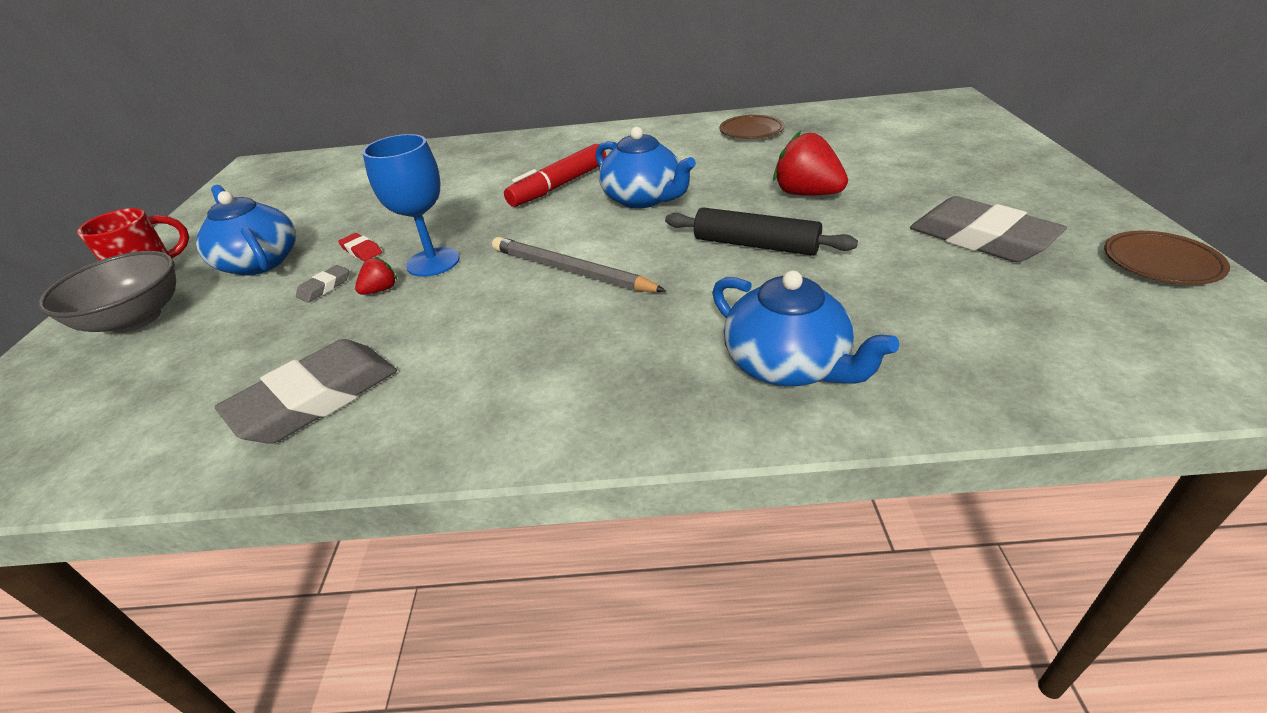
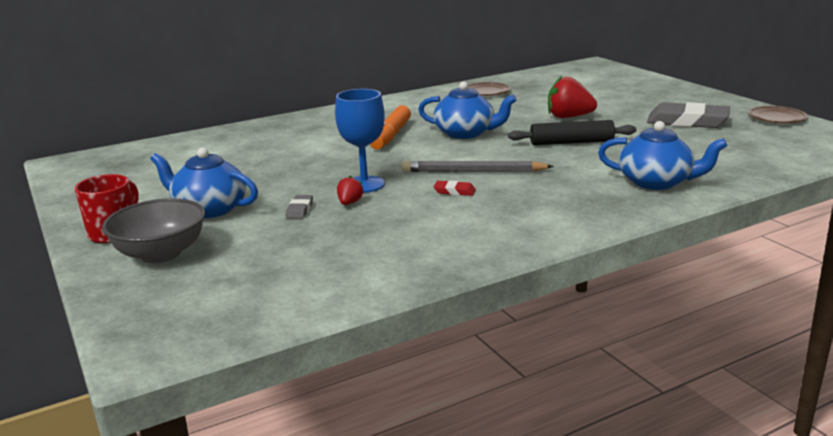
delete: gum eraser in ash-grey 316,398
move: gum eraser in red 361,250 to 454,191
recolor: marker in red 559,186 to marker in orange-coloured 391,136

**REQUIRED WORK**
Go over the data above and copy every line that has the word "eraser" in it.

**ANSWER TO THIS TASK**
delete: gum eraser in ash-grey 316,398
move: gum eraser in red 361,250 to 454,191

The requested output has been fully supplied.